### Exercise description
Transcribe the listing that follows in full, exactly, and drop its images.

### Given material
● ● ● ●
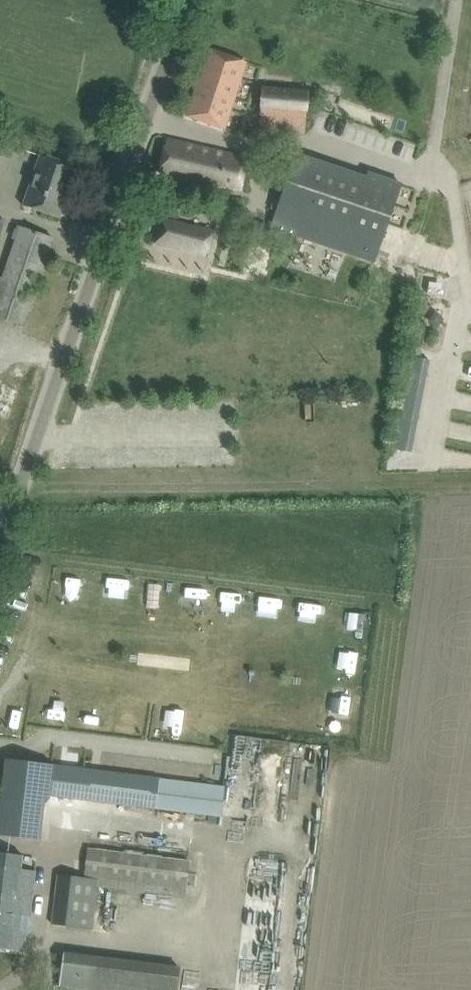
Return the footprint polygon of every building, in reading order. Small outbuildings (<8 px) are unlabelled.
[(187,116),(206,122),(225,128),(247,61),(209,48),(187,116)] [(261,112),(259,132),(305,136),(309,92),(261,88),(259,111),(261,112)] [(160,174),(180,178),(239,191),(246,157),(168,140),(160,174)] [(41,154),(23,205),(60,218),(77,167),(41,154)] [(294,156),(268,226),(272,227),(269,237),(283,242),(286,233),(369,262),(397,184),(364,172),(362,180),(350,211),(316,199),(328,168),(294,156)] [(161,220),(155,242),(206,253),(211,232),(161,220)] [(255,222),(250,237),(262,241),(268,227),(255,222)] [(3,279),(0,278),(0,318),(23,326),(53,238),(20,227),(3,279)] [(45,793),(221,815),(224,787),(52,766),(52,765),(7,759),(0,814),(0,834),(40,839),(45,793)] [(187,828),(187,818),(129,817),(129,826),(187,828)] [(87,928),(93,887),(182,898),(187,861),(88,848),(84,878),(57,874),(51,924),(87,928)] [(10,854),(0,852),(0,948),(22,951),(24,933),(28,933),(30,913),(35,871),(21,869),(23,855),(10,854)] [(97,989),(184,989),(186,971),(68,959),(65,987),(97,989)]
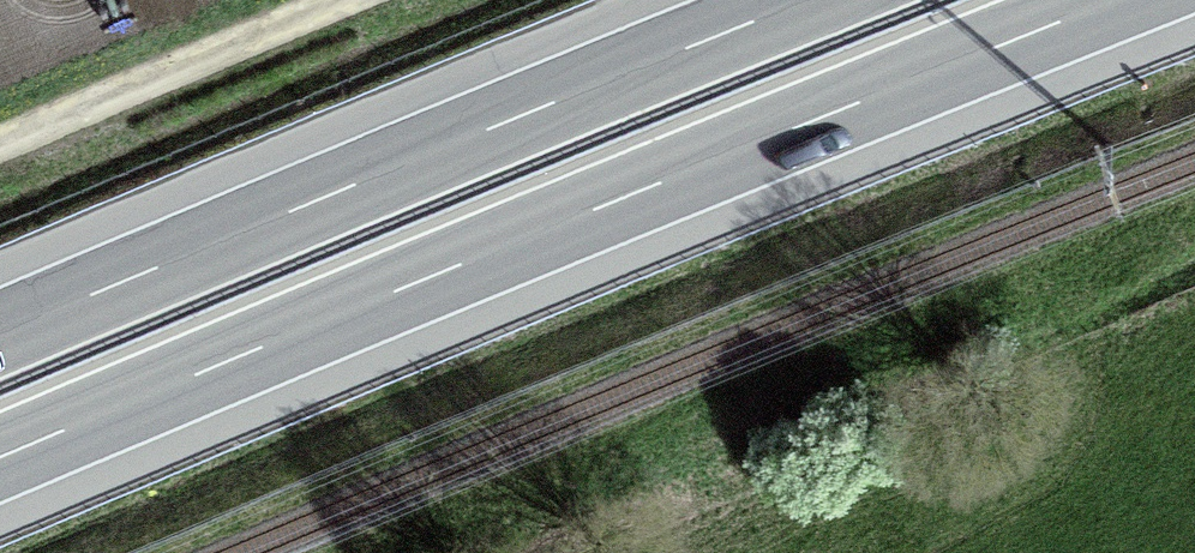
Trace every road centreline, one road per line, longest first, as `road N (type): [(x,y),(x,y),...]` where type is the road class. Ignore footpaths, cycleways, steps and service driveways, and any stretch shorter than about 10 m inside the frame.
● ● ● ●
### Response to the exercise
Return the footprint polygon of every building, in reading order. Small outbuildings (<8 px) are unlabelled.
[(187,116),(206,122),(225,128),(247,61),(209,48),(187,116)] [(261,112),(259,132),(305,136),(309,92),(261,88),(259,111),(261,112)] [(160,174),(180,178),(239,191),(246,157),(168,140),(160,174)] [(41,154),(23,205),(60,218),(77,167),(41,154)] [(294,156),(268,226),(272,227),(269,237),(283,242),(286,233),(369,262),(397,184),(364,172),(362,180),(350,211),(316,199),(328,168),(294,156)] [(161,220),(155,242),(206,253),(211,232),(161,220)] [(255,222),(250,237),(262,241),(268,227),(255,222)] [(3,279),(0,278),(0,318),(23,326),(53,238),(20,227),(3,279)] [(45,793),(221,815),(224,787),(52,766),(52,765),(7,759),(0,814),(0,834),(40,839),(45,793)] [(187,828),(187,818),(129,817),(129,826),(187,828)] [(87,928),(93,887),(182,898),(187,861),(88,848),(84,878),(57,874),(51,924),(87,928)] [(10,854),(0,852),(0,948),(22,951),(24,933),(28,933),(30,913),(35,871),(21,869),(23,855),(10,854)] [(97,989),(184,989),(186,971),(68,959),(65,987),(97,989)]
Trace every road centreline, one road per line, longest first, as `road N (type): [(x,y),(x,y),...]` where type is the road class. Ignore footpaths, cycleways, steps and service driveways, and any stretch shorter than about 10 m inside the frame.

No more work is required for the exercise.